*About this task*
Lines from the listing below that contain the string "yellow" are to be reported.

*Data to examine*
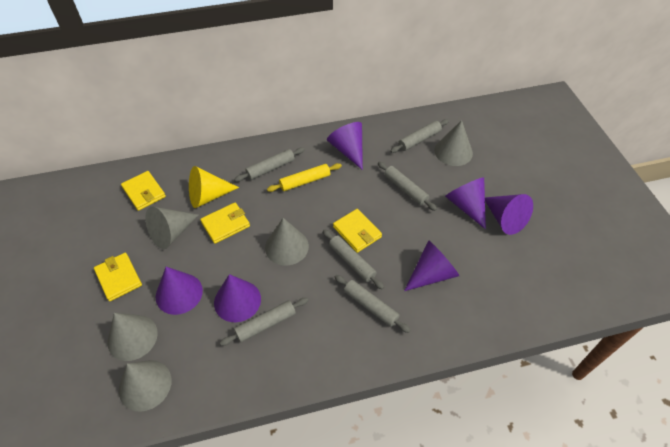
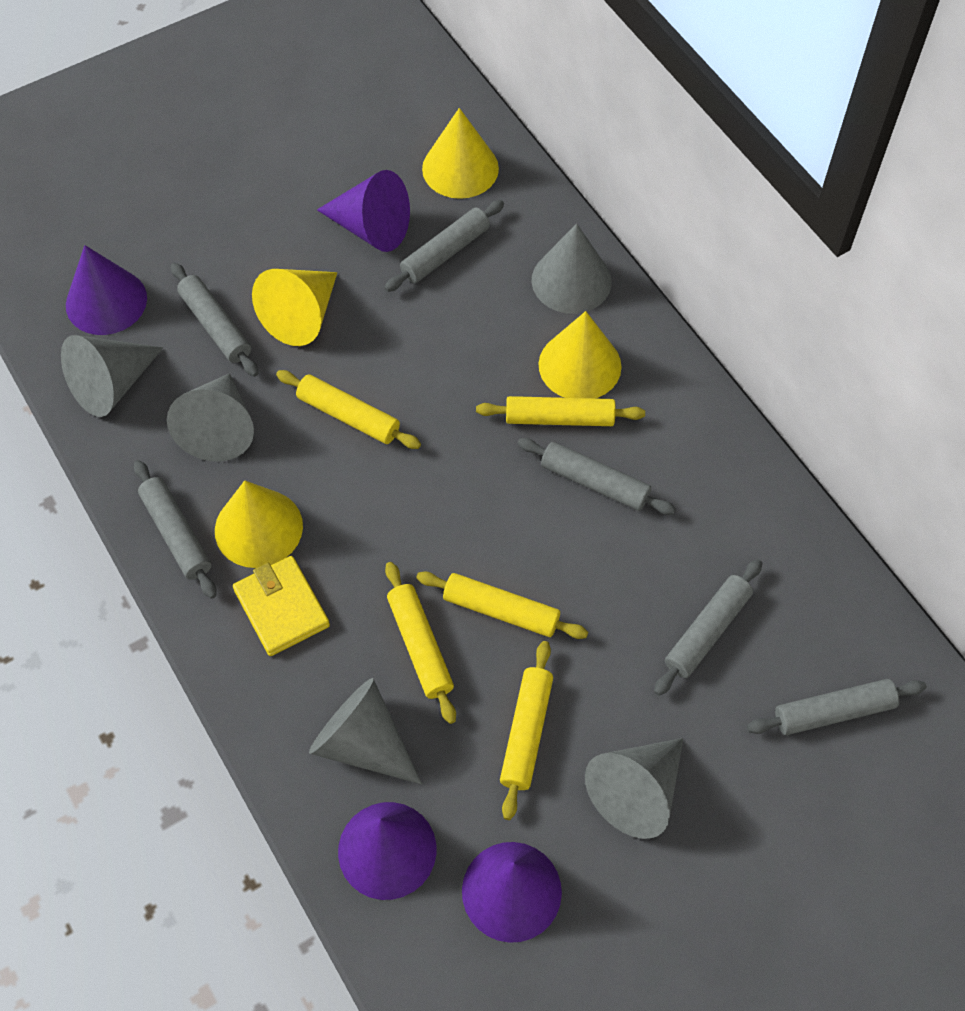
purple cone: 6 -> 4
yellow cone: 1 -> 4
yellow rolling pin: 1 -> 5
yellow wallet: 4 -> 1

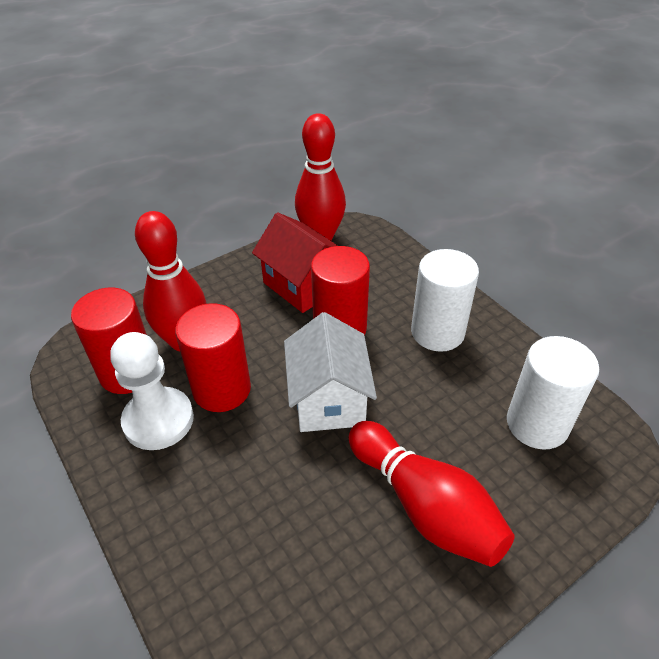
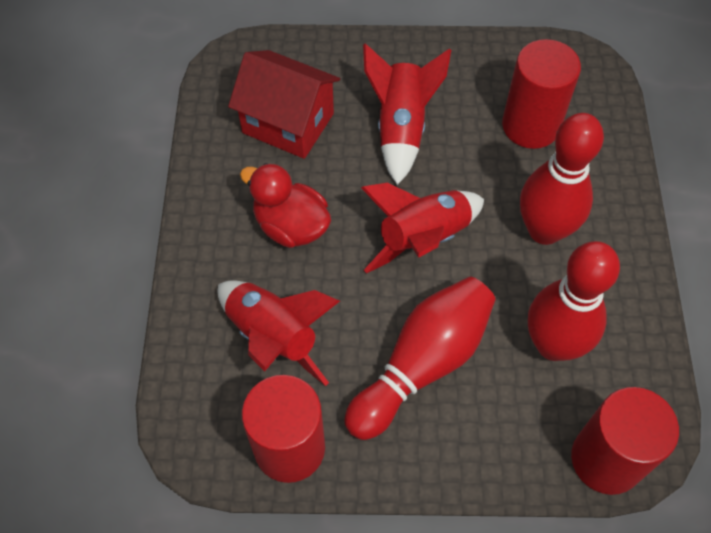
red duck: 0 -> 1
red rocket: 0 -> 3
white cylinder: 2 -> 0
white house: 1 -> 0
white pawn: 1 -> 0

*Task solution*
yellow cone: 1 -> 4
yellow rolling pin: 1 -> 5
yellow wallet: 4 -> 1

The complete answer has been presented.